Available records.
↓↓↓

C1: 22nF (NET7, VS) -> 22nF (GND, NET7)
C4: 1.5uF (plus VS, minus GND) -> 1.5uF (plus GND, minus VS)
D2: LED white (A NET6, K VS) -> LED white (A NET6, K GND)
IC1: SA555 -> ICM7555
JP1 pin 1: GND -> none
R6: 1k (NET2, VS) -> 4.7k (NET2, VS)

↑↑↑
↓↓↓

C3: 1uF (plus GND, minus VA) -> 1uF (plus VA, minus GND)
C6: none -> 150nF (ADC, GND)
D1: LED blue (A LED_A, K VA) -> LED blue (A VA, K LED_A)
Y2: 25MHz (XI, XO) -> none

↑↑↑

Assignment.
Using the records above, find and show each line with the string "plus".

Task response.
C4: 1.5uF (plus VS, minus GND) -> 1.5uF (plus GND, minus VS)
C3: 1uF (plus GND, minus VA) -> 1uF (plus VA, minus GND)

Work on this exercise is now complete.